- How to complete this task -
Return the listing below unchanged, but without pictures.

- Given information -
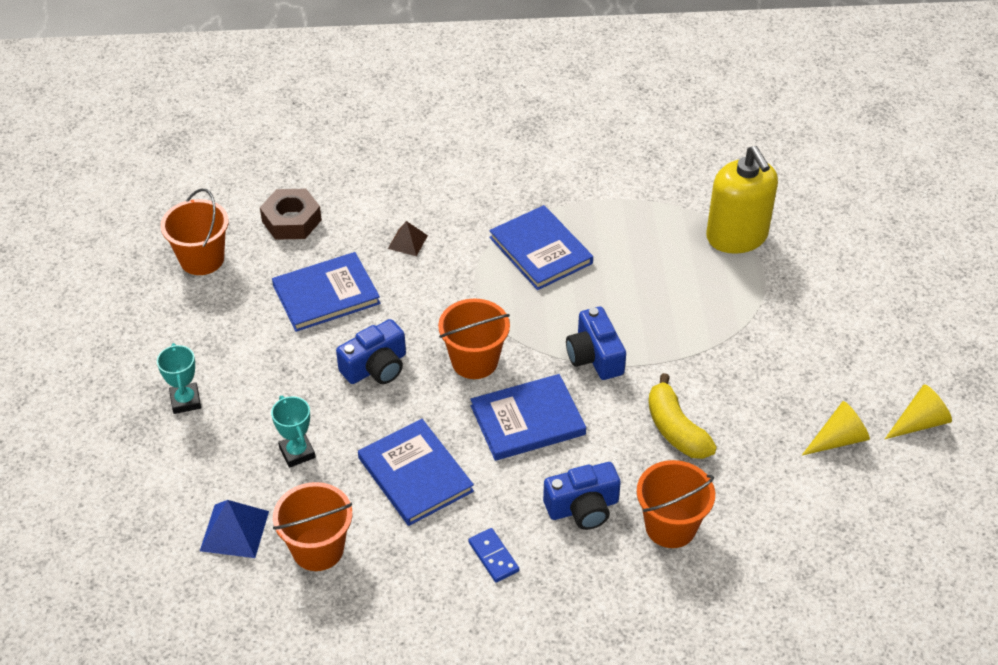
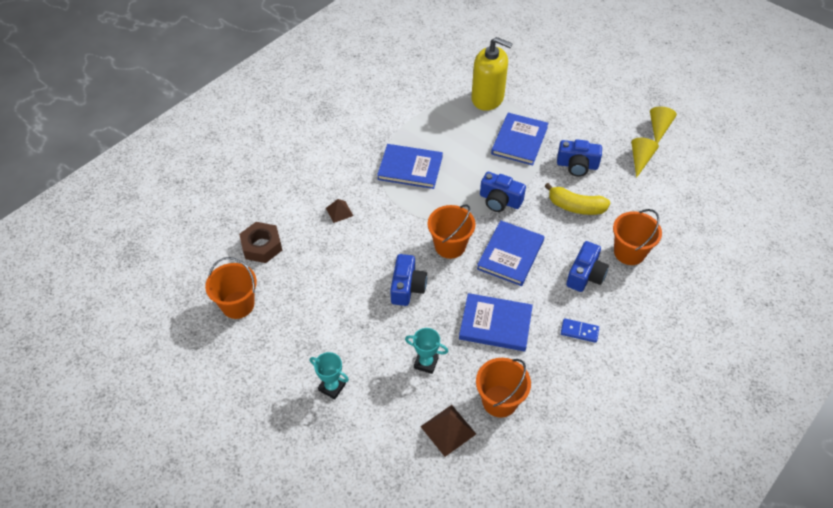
camera: 45 degrees left, 5 degrees up
(234, 531) = (448, 430): blue pyramid -> brown pyramid
(326, 294) = (333, 270): blue book -> blue book (519, 140)
(743, 387) = (577, 165): none -> blue camera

- Task solution -
camera: 45 degrees left, 5 degrees up
(234, 531) = (448, 430): blue pyramid -> brown pyramid
(326, 294) = (333, 270): blue book -> blue book (519, 140)
(743, 387) = (577, 165): none -> blue camera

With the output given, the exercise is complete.